▶ Exercise materials
####
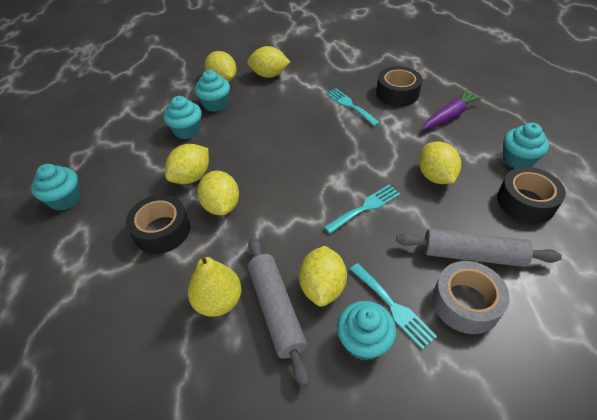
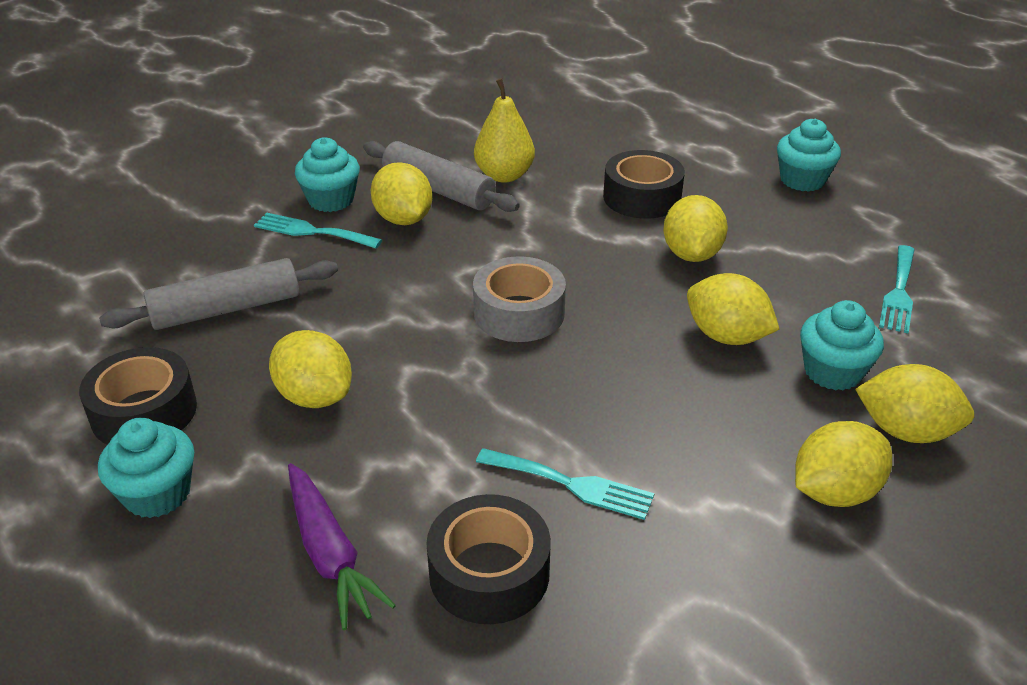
camera: 145 degrees right, 10 degrees down
(187, 130) = (801, 308): turquoise cupcake -> none
(221, 206) = (605, 241): yellow lemon -> yellow lemon (726, 336)
(365, 207) = (405, 310): turquoise fork -> turquoise fork (899, 292)
(450, 116) = (330, 553): purple carrot -> purple carrot turned 45 degrees counterclockwise
(465, 303) = (226, 261): grey tape -> grey tape (519, 313)

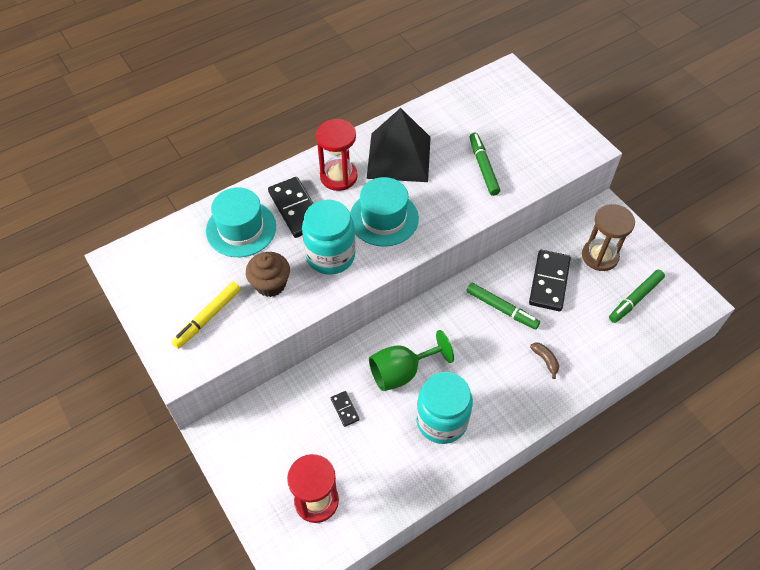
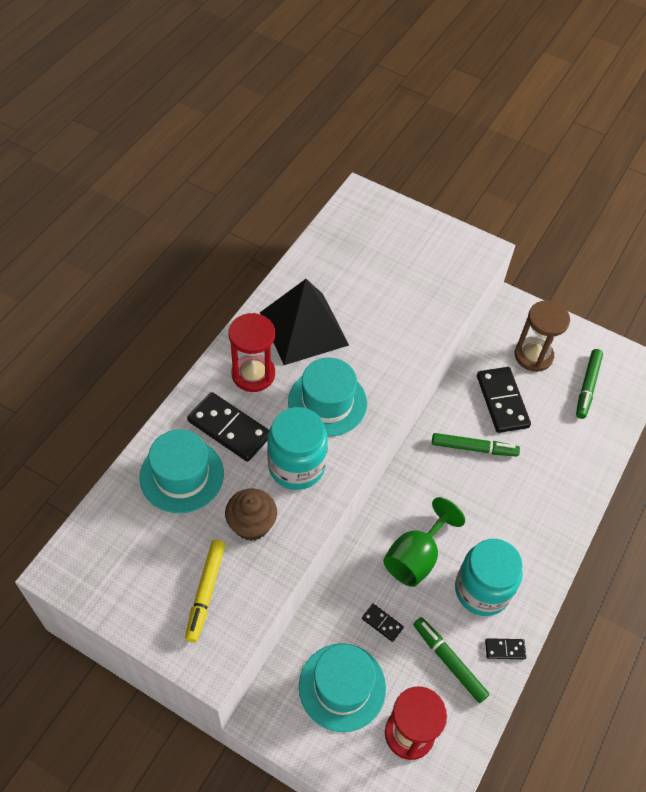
camera: 30 degrees left, 0 degrees up
(285, 441) = (342, 687): none -> turquoise hat
(433, 475) = (505, 649): none -> black domino
(483, 167) = (394, 308): green marker -> green marker (449, 662)
(545, 360) = (542, 484): brown banana -> none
####
▶ Task prompt
Exactly the lines from the one holding "(365, 207) = (405, 310): turquoise" through the last line of the entries, both included, are to be duplicated; leave the pictures out.

▶ Answer section
(365, 207) = (405, 310): turquoise fork -> turquoise fork (899, 292)
(450, 116) = (330, 553): purple carrot -> purple carrot turned 45 degrees counterclockwise
(465, 303) = (226, 261): grey tape -> grey tape (519, 313)

camera: 30 degrees left, 0 degrees up
(285, 441) = (342, 687): none -> turquoise hat
(433, 475) = (505, 649): none -> black domino
(483, 167) = (394, 308): green marker -> green marker (449, 662)
(545, 360) = (542, 484): brown banana -> none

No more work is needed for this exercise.